━━ Extracted entries

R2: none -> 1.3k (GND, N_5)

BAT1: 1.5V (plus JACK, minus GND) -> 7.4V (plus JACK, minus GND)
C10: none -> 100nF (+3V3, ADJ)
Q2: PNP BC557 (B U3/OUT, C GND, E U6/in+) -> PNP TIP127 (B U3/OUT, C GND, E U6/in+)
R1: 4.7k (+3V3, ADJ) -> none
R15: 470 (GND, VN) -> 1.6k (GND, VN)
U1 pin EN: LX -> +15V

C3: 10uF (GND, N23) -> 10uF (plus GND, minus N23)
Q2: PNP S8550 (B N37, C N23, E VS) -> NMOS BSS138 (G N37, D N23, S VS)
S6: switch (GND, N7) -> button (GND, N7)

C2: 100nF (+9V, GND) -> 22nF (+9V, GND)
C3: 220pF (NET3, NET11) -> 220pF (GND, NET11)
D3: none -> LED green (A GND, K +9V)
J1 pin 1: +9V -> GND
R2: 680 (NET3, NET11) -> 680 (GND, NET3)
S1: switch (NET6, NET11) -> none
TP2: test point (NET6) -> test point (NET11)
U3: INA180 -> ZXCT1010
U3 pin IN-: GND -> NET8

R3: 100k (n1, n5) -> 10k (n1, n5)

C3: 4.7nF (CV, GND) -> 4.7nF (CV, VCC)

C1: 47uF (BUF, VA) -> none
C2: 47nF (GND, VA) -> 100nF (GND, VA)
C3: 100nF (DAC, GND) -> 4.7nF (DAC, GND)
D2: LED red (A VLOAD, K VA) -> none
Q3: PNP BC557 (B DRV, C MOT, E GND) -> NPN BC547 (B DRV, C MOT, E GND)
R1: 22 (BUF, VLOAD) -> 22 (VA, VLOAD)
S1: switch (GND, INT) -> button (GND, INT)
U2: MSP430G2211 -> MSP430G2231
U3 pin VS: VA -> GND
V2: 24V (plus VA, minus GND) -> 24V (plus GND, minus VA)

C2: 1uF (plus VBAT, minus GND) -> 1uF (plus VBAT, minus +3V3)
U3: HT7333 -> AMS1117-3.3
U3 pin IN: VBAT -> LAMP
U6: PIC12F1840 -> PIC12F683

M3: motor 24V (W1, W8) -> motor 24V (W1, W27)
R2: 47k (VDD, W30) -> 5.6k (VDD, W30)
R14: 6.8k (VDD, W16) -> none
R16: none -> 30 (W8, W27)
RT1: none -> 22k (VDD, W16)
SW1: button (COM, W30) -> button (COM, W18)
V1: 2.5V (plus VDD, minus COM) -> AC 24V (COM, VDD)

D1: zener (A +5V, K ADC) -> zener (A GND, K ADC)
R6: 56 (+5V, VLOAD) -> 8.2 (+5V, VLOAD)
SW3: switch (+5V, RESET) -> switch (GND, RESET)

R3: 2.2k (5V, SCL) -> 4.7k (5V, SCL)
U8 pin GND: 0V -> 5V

━━━━

What to produce: Return every line above exactly as it stands.

Expected answer:
R2: none -> 1.3k (GND, N_5)

BAT1: 1.5V (plus JACK, minus GND) -> 7.4V (plus JACK, minus GND)
C10: none -> 100nF (+3V3, ADJ)
Q2: PNP BC557 (B U3/OUT, C GND, E U6/in+) -> PNP TIP127 (B U3/OUT, C GND, E U6/in+)
R1: 4.7k (+3V3, ADJ) -> none
R15: 470 (GND, VN) -> 1.6k (GND, VN)
U1 pin EN: LX -> +15V

C3: 10uF (GND, N23) -> 10uF (plus GND, minus N23)
Q2: PNP S8550 (B N37, C N23, E VS) -> NMOS BSS138 (G N37, D N23, S VS)
S6: switch (GND, N7) -> button (GND, N7)

C2: 100nF (+9V, GND) -> 22nF (+9V, GND)
C3: 220pF (NET3, NET11) -> 220pF (GND, NET11)
D3: none -> LED green (A GND, K +9V)
J1 pin 1: +9V -> GND
R2: 680 (NET3, NET11) -> 680 (GND, NET3)
S1: switch (NET6, NET11) -> none
TP2: test point (NET6) -> test point (NET11)
U3: INA180 -> ZXCT1010
U3 pin IN-: GND -> NET8

R3: 100k (n1, n5) -> 10k (n1, n5)

C3: 4.7nF (CV, GND) -> 4.7nF (CV, VCC)

C1: 47uF (BUF, VA) -> none
C2: 47nF (GND, VA) -> 100nF (GND, VA)
C3: 100nF (DAC, GND) -> 4.7nF (DAC, GND)
D2: LED red (A VLOAD, K VA) -> none
Q3: PNP BC557 (B DRV, C MOT, E GND) -> NPN BC547 (B DRV, C MOT, E GND)
R1: 22 (BUF, VLOAD) -> 22 (VA, VLOAD)
S1: switch (GND, INT) -> button (GND, INT)
U2: MSP430G2211 -> MSP430G2231
U3 pin VS: VA -> GND
V2: 24V (plus VA, minus GND) -> 24V (plus GND, minus VA)

C2: 1uF (plus VBAT, minus GND) -> 1uF (plus VBAT, minus +3V3)
U3: HT7333 -> AMS1117-3.3
U3 pin IN: VBAT -> LAMP
U6: PIC12F1840 -> PIC12F683

M3: motor 24V (W1, W8) -> motor 24V (W1, W27)
R2: 47k (VDD, W30) -> 5.6k (VDD, W30)
R14: 6.8k (VDD, W16) -> none
R16: none -> 30 (W8, W27)
RT1: none -> 22k (VDD, W16)
SW1: button (COM, W30) -> button (COM, W18)
V1: 2.5V (plus VDD, minus COM) -> AC 24V (COM, VDD)

D1: zener (A +5V, K ADC) -> zener (A GND, K ADC)
R6: 56 (+5V, VLOAD) -> 8.2 (+5V, VLOAD)
SW3: switch (+5V, RESET) -> switch (GND, RESET)

R3: 2.2k (5V, SCL) -> 4.7k (5V, SCL)
U8 pin GND: 0V -> 5V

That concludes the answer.